**Work order**
No pictures go in the copy; everything else in the records below must be output exactly.

**Source records**
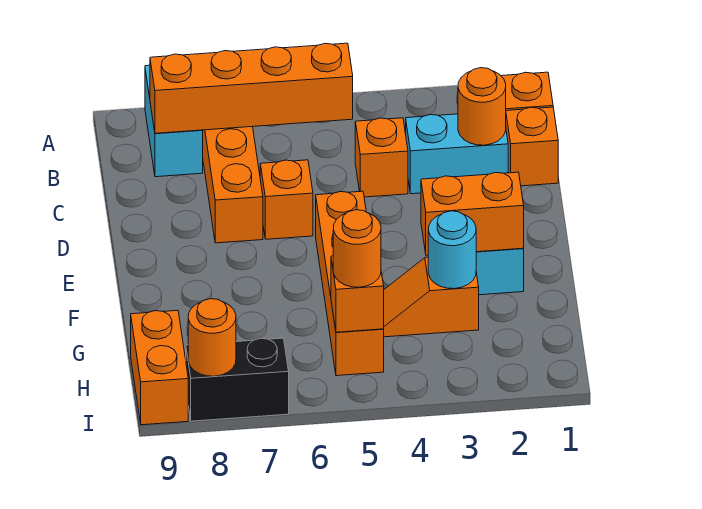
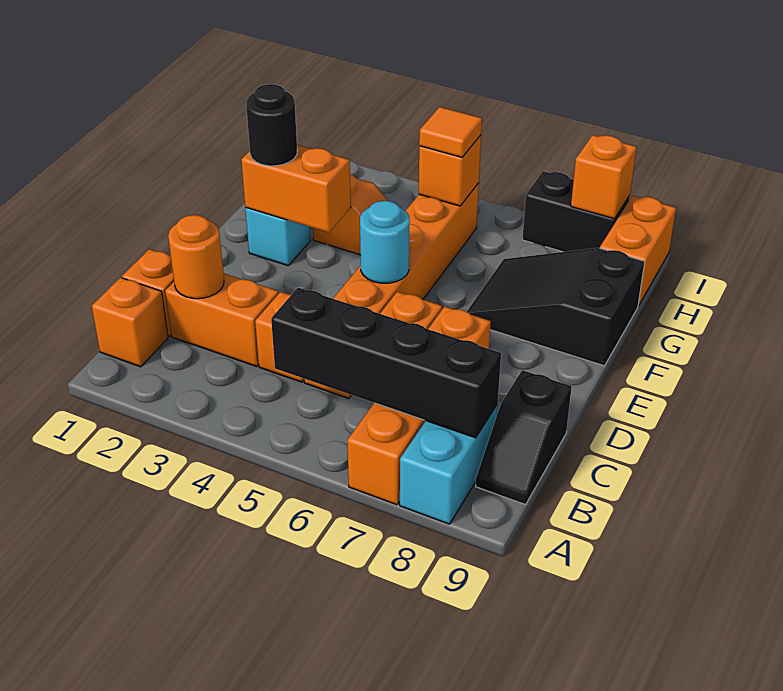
orange brick B5:B8 level 2 -> black brick B5:B8 level 2
none -> black slope B9:C9 level 1 top C
cyan brick C2:C3 level 1 -> orange brick C2:C3 level 1
orange brick E5:H5 level 1 -> orange brick C5:H5 level 1
none -> black round brick F2 level 3
none -> black slope F7:G9 level 1 top 9
cyan round brick G3 level 2 -> cyan round brick E5 level 2
orange round brick H5 level 3 -> orange tile H5 level 3
orange round brick I8 level 2 -> orange brick I8 level 2

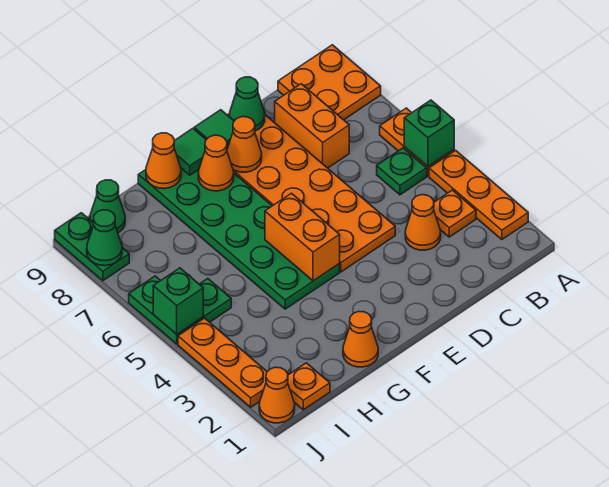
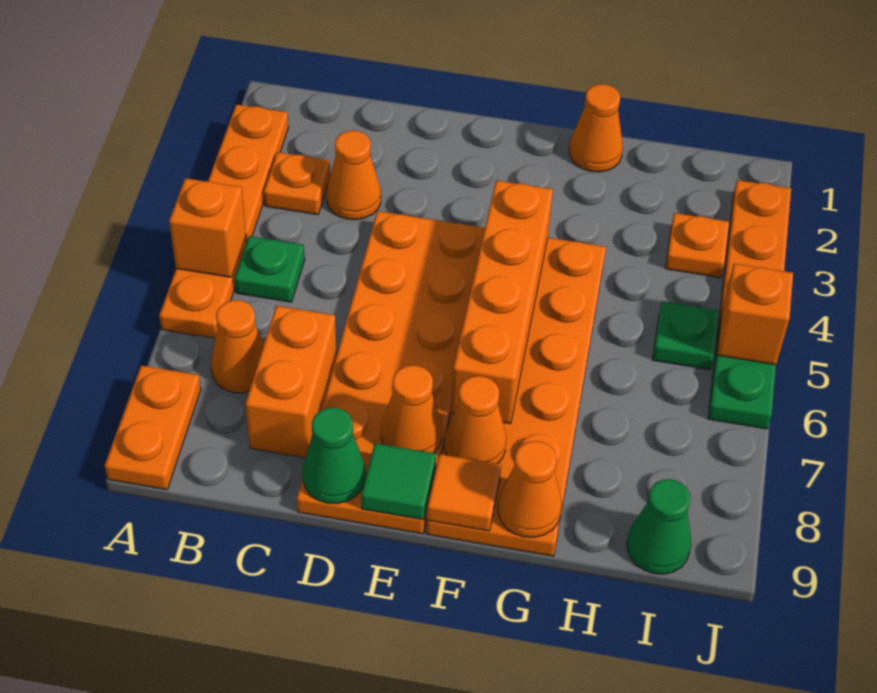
green brick A5 level 2 -> orange brick A5 level 2
orange plate A8:B9 level 1 -> orange plate A8:A9 level 1
green plate F4:G9 level 1 -> orange plate F4:G9 level 1
orange brick F4:F5 level 2 -> orange brick F4:F7 level 2
green tile F9 level 2 -> orange tile F9 level 2
orange plate I1 level 1 -> orange plate I3 level 1
orange cone J1 level 1 -> orange cone B7 level 1
green brick J5 level 2 -> orange brick J5 level 2
green plate J8:J9 level 1 -> none
green cone J8 level 2 -> none

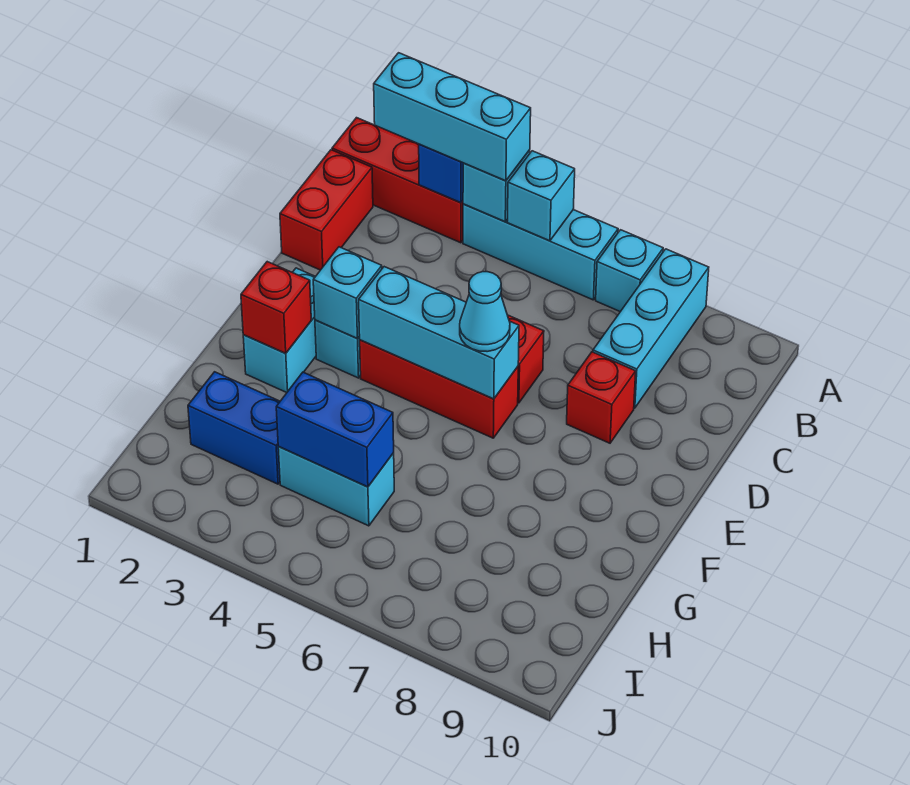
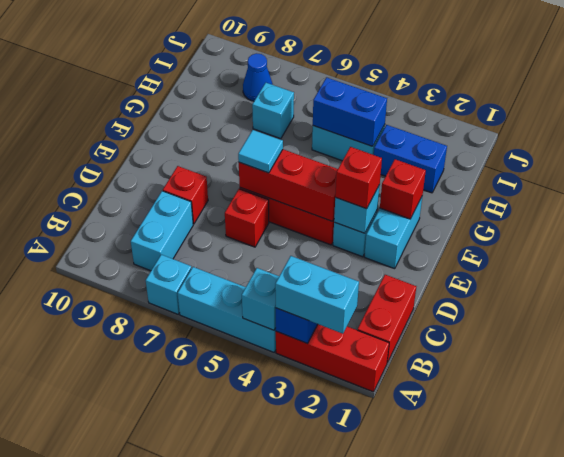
cyan brick A2:A4 level 3 -> cyan brick A2:A3 level 3
cyan brick A5 level 2 -> cyan brick H7 level 1
cyan brick A8:C8 level 1 -> cyan brick B8:C8 level 1
none -> red brick E3 level 3
cyan brick E4:E6 level 2 -> red brick E4:E6 level 2
cyan cone E6 level 3 -> cyan tile E6 level 3
none -> blue cone I8 level 1

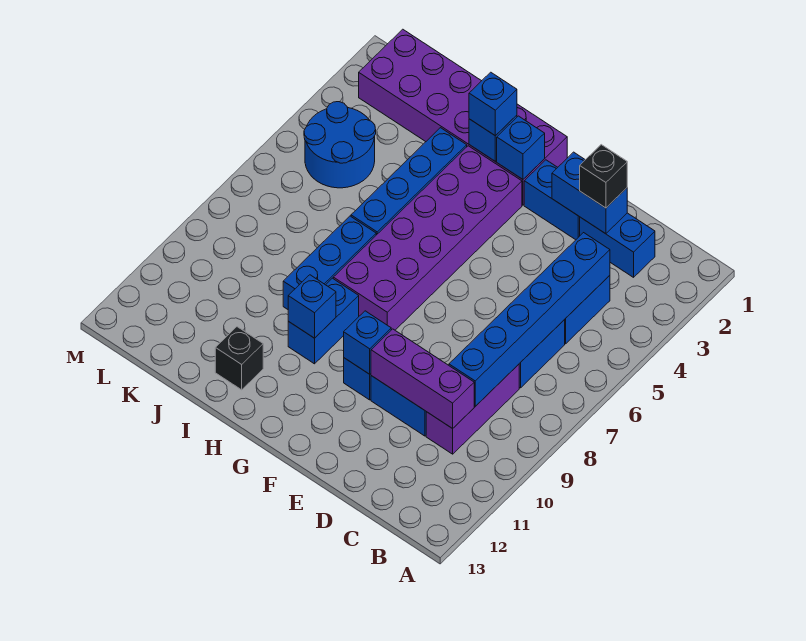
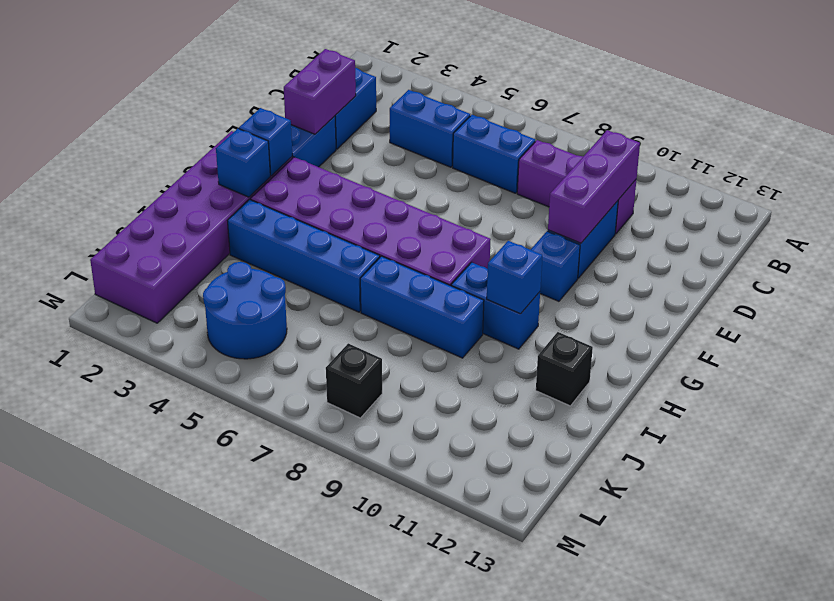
blue brick C4:C9 level 2 -> none
blue brick D2:E2 level 2 -> purple brick D2:E2 level 2
black brick D2 level 3 -> black brick L8 level 1
blue brick F10 level 2 -> none
blue brick H2 level 3 -> none

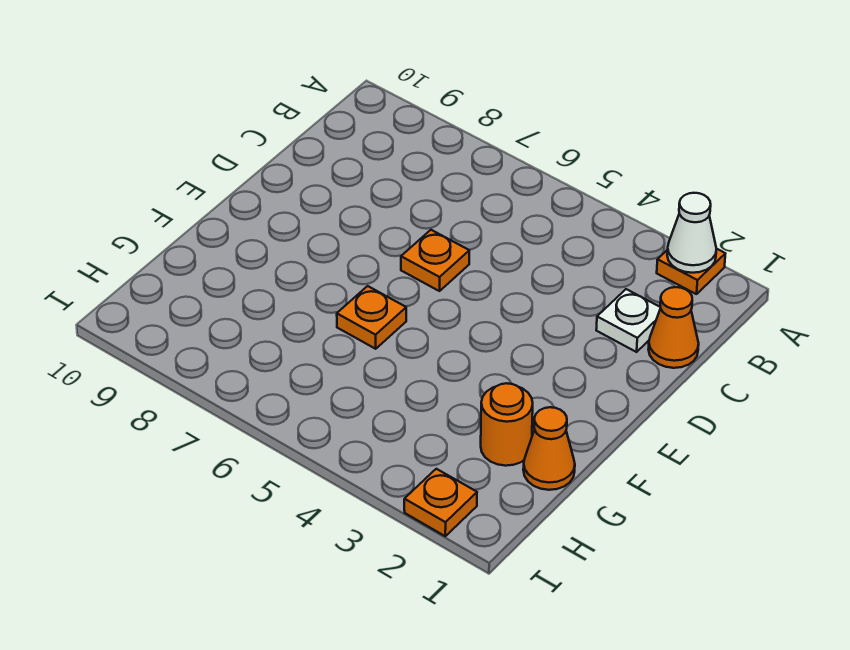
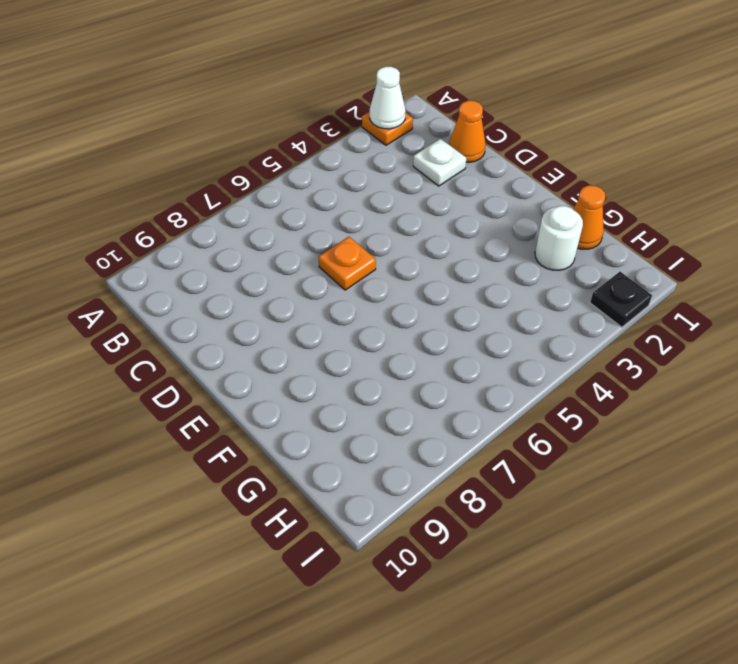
orange plate F6 level 1 -> none
orange round brick G2 level 1 -> white round brick G2 level 1
orange plate I2 level 1 -> black plate I2 level 1

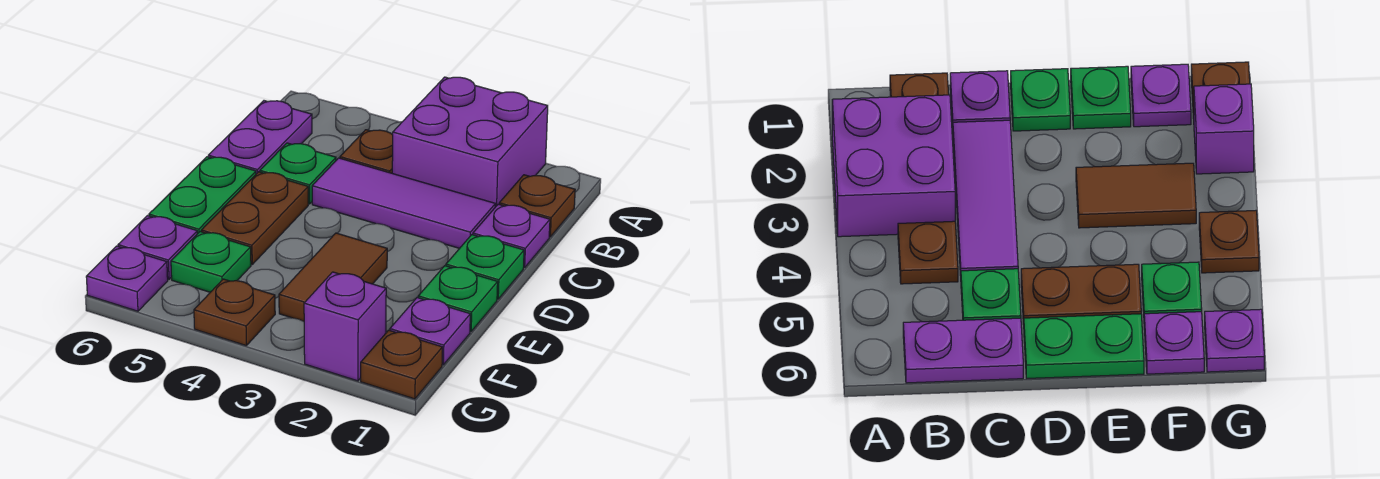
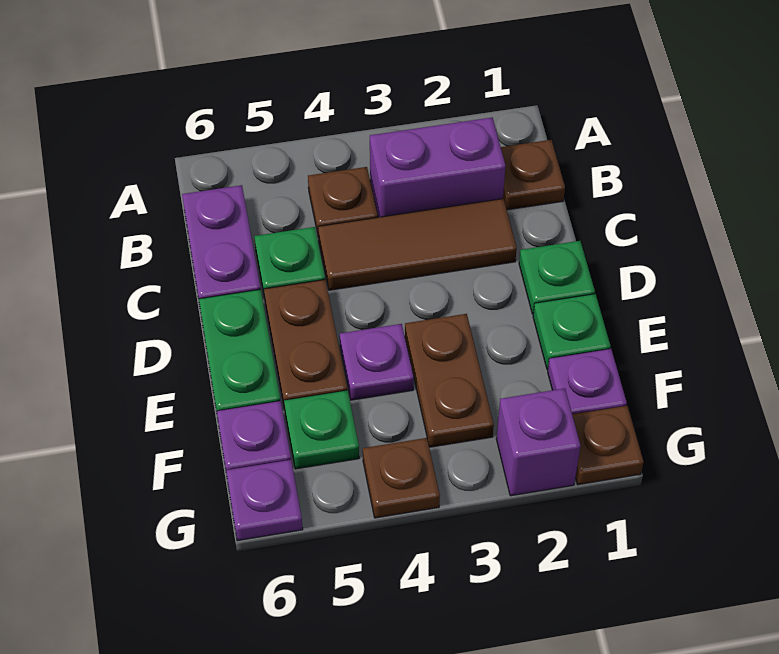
purple brick A2:B3 level 1 -> purple brick B2:B3 level 1
purple plate C1 level 1 -> purple plate E4 level 1
purple tile C2:C4 level 1 -> brown tile C2:C4 level 1
brown tile E3:F3 level 1 -> brown plate E3:F3 level 1

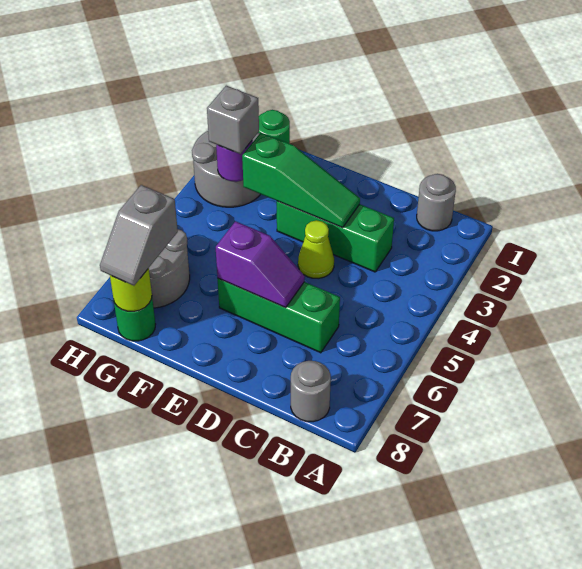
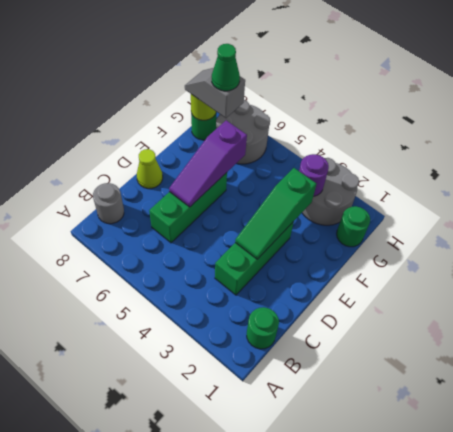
grey round brick B1 level 1 -> green round brick B1 level 1
lime cone D4 level 1 -> lime cone D8 level 1
purple slope D6:E6 level 2 top E -> purple slope D6:F6 level 2 top F
grey brick G3 level 3 -> none
none -> green cone G7 level 4

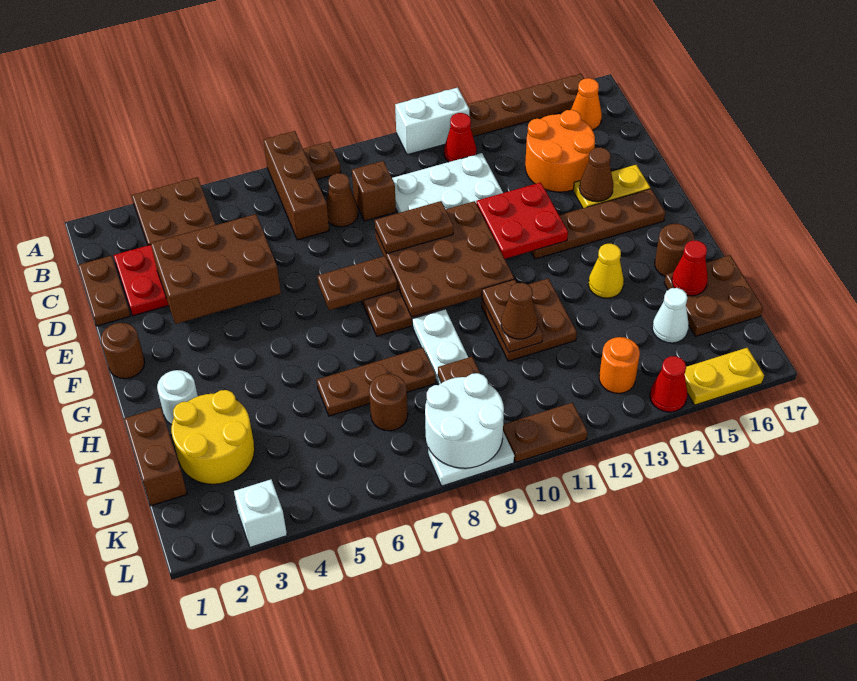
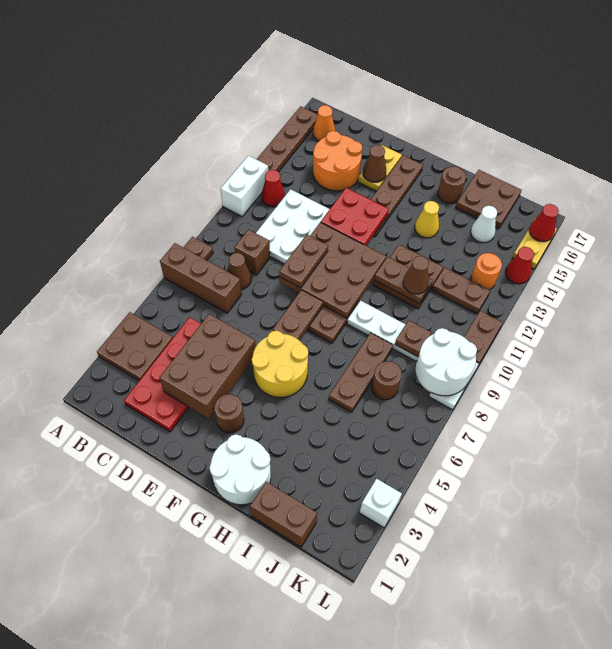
brown plate C1:D1 level 1 -> brown plate J12:K12 level 1
brown round brick F1 level 1 -> brown round brick F3 level 1
white round brick H2 level 1 -> white round brick G1:H2 level 1
yellow round brick I2:J3 level 1 -> yellow round brick F5:G6 level 1
red cone I16 level 2 -> red cone L16 level 2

**Expected output**
orange brick B5:B8 level 2 -> black brick B5:B8 level 2
none -> black slope B9:C9 level 1 top C
cyan brick C2:C3 level 1 -> orange brick C2:C3 level 1
orange brick E5:H5 level 1 -> orange brick C5:H5 level 1
none -> black round brick F2 level 3
none -> black slope F7:G9 level 1 top 9
cyan round brick G3 level 2 -> cyan round brick E5 level 2
orange round brick H5 level 3 -> orange tile H5 level 3
orange round brick I8 level 2 -> orange brick I8 level 2

green brick A5 level 2 -> orange brick A5 level 2
orange plate A8:B9 level 1 -> orange plate A8:A9 level 1
green plate F4:G9 level 1 -> orange plate F4:G9 level 1
orange brick F4:F5 level 2 -> orange brick F4:F7 level 2
green tile F9 level 2 -> orange tile F9 level 2
orange plate I1 level 1 -> orange plate I3 level 1
orange cone J1 level 1 -> orange cone B7 level 1
green brick J5 level 2 -> orange brick J5 level 2
green plate J8:J9 level 1 -> none
green cone J8 level 2 -> none

cyan brick A2:A4 level 3 -> cyan brick A2:A3 level 3
cyan brick A5 level 2 -> cyan brick H7 level 1
cyan brick A8:C8 level 1 -> cyan brick B8:C8 level 1
none -> red brick E3 level 3
cyan brick E4:E6 level 2 -> red brick E4:E6 level 2
cyan cone E6 level 3 -> cyan tile E6 level 3
none -> blue cone I8 level 1

blue brick C4:C9 level 2 -> none
blue brick D2:E2 level 2 -> purple brick D2:E2 level 2
black brick D2 level 3 -> black brick L8 level 1
blue brick F10 level 2 -> none
blue brick H2 level 3 -> none

orange plate F6 level 1 -> none
orange round brick G2 level 1 -> white round brick G2 level 1
orange plate I2 level 1 -> black plate I2 level 1

purple brick A2:B3 level 1 -> purple brick B2:B3 level 1
purple plate C1 level 1 -> purple plate E4 level 1
purple tile C2:C4 level 1 -> brown tile C2:C4 level 1
brown tile E3:F3 level 1 -> brown plate E3:F3 level 1

grey round brick B1 level 1 -> green round brick B1 level 1
lime cone D4 level 1 -> lime cone D8 level 1
purple slope D6:E6 level 2 top E -> purple slope D6:F6 level 2 top F
grey brick G3 level 3 -> none
none -> green cone G7 level 4

brown plate C1:D1 level 1 -> brown plate J12:K12 level 1
brown round brick F1 level 1 -> brown round brick F3 level 1
white round brick H2 level 1 -> white round brick G1:H2 level 1
yellow round brick I2:J3 level 1 -> yellow round brick F5:G6 level 1
red cone I16 level 2 -> red cone L16 level 2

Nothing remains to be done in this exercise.